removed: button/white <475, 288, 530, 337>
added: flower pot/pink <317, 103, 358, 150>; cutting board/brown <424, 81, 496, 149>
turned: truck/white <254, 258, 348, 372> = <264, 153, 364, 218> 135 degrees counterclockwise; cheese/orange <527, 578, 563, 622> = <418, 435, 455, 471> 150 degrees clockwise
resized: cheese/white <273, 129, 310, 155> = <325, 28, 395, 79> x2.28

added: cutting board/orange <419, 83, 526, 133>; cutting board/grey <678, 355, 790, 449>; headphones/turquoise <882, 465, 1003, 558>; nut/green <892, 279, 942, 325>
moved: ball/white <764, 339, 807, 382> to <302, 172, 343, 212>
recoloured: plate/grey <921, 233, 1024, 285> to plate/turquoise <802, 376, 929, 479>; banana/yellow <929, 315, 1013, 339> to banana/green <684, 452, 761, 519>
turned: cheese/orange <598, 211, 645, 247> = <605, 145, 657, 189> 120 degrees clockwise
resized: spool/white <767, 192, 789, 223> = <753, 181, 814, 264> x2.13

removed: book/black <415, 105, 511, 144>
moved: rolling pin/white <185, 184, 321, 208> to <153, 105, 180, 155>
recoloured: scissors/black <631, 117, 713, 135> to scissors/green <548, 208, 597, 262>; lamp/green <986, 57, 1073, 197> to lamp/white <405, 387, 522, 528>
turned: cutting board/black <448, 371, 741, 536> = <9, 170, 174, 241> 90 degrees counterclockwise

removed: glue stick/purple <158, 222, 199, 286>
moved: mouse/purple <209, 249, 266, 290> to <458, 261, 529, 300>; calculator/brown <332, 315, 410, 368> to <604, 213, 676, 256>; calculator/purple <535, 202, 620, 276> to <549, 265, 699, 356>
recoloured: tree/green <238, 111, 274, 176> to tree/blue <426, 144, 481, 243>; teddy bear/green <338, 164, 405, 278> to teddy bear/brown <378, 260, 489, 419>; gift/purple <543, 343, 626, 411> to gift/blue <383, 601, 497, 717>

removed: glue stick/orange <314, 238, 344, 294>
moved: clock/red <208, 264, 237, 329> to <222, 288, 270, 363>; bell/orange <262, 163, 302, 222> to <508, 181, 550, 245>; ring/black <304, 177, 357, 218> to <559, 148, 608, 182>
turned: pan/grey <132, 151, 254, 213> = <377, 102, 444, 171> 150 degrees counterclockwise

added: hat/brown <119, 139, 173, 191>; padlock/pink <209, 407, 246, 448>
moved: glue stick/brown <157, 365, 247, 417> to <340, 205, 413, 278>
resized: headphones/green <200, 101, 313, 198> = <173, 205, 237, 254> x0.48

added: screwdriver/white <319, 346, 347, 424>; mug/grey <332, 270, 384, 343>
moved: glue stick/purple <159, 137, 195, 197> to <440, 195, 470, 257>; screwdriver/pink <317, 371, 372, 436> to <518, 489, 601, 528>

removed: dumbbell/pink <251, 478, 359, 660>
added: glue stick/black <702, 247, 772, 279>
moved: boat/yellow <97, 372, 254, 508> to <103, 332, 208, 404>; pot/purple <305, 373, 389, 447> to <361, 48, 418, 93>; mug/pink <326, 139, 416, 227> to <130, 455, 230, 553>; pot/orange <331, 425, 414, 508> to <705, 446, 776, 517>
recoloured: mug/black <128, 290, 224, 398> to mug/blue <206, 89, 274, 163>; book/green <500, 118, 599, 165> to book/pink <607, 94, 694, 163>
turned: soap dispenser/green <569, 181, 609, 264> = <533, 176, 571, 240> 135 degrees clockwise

== TASK DIRECTIONS ==
Verbatim output is expected for the lines from the start of the data to the line in which "turned: truck/white <254, 258, 348, 372>" appears, both included.

== PROBLEM SOLUTION ==
removed: button/white <475, 288, 530, 337>
added: flower pot/pink <317, 103, 358, 150>; cutting board/brown <424, 81, 496, 149>
turned: truck/white <254, 258, 348, 372> = <264, 153, 364, 218> 135 degrees counterclockwise; cheese/orange <527, 578, 563, 622> = <418, 435, 455, 471> 150 degrees clockwise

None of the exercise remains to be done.